<<<<

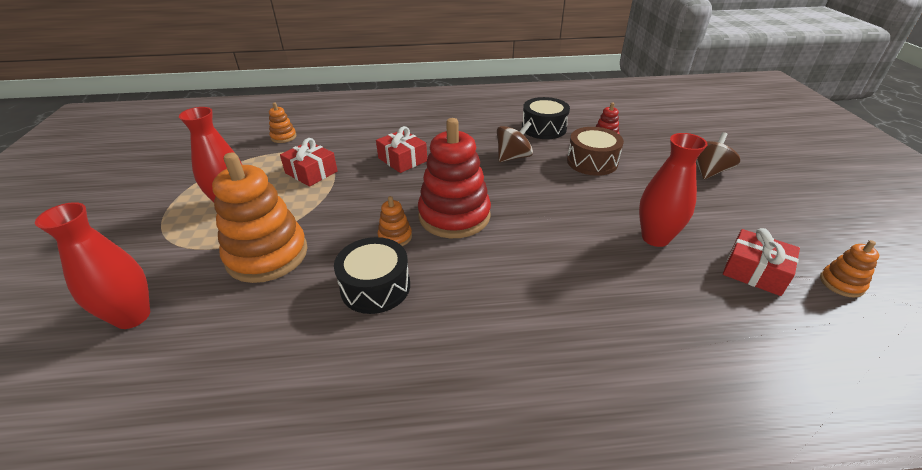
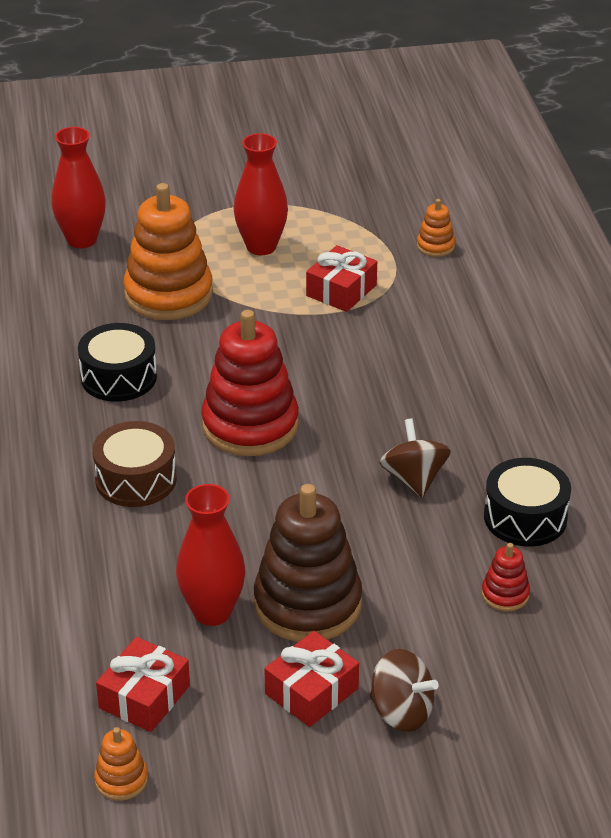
camera: 85 degrees right, 0 degrees up
(395, 237) = (204, 381): orange stacking toy -> none
(402, 159) = (388, 366): red gift -> red gift (311, 691)
(513, 157) = (414, 479): brown spinning top -> brown spinning top turned 150 degrees counterclockwise
(592, 162) = (413, 569): brown drum -> brown drum (136, 479)
(633, 198) = (307, 604): none -> brown stacking toy

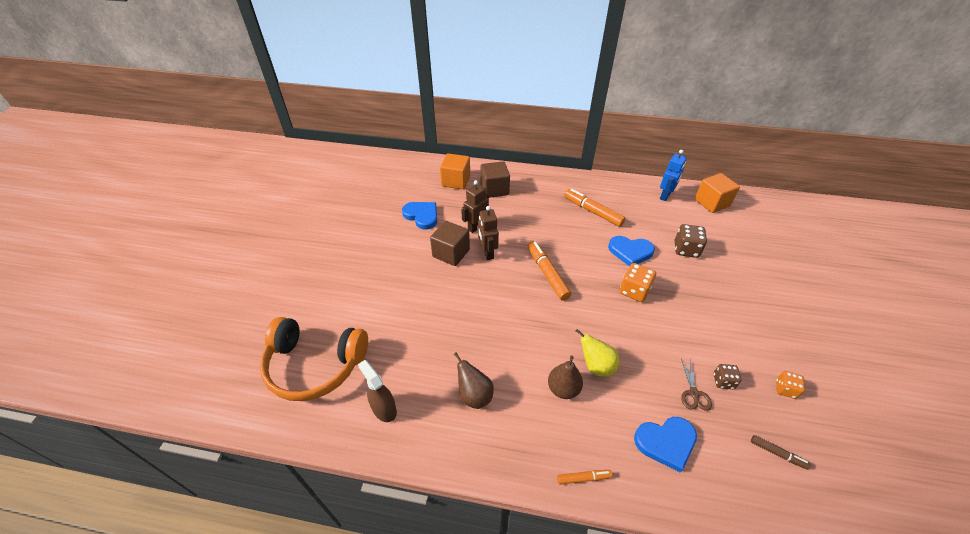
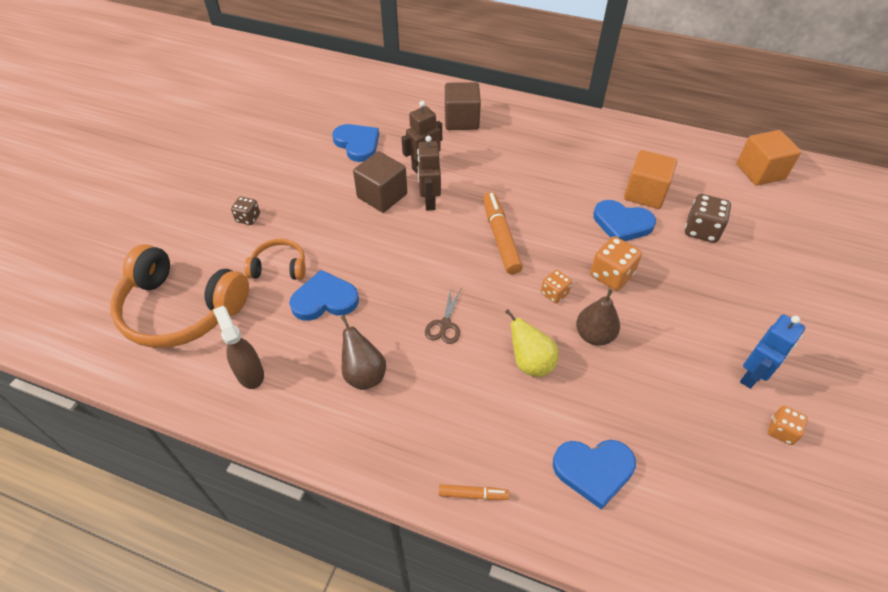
camera: 10 degrees right, 5 degrees up
(386, 319) = (279, 267): none -> orange headphones
(428, 340) = (324, 299): none -> blue heart
(456, 181) = (413, 104): orange cube -> orange cube (645, 193)
(563, 389) = (479, 384): brown pear -> brown pear (594, 335)
(593, 212) = (586, 164): orange marker -> none
(598, 310) = (554, 293): none -> orange dice
(665, 196) = (695, 154): blue robot -> blue robot (752, 375)
(694, 393) = (651, 416): brown scissors -> brown scissors (445, 325)
(723, 381) = (697, 407): brown dice -> brown dice (248, 218)
(777, 453) = (741, 509): brown marker -> none

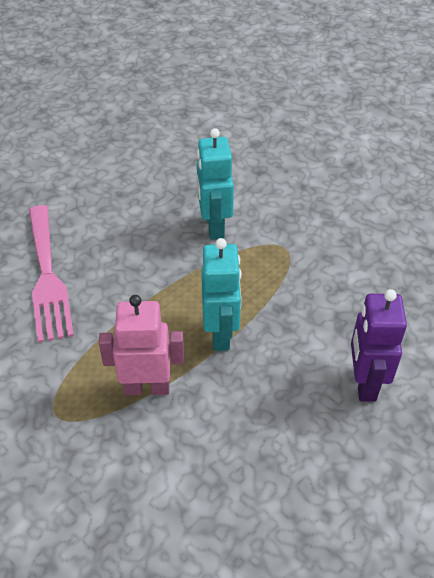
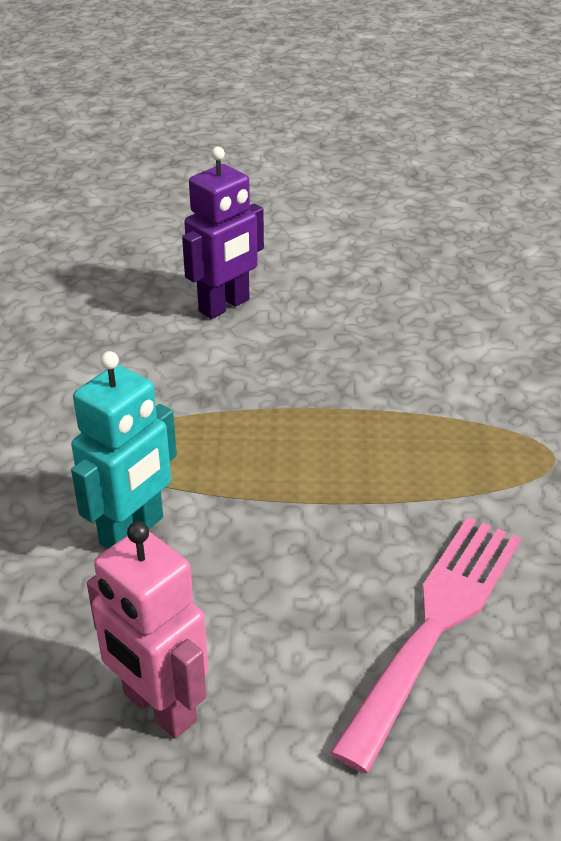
camera: 135 degrees left, 10 degrees down
(147, 387) = (431, 420): pink robot -> pink robot (159, 707)
(221, 334) = (296, 415): turquoise robot -> none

>>>>

#### Work to be completed
From the records given above, copy all lines containing "marker".

#### Result
(593, 212) = (586, 164): orange marker -> none
(777, 453) = (741, 509): brown marker -> none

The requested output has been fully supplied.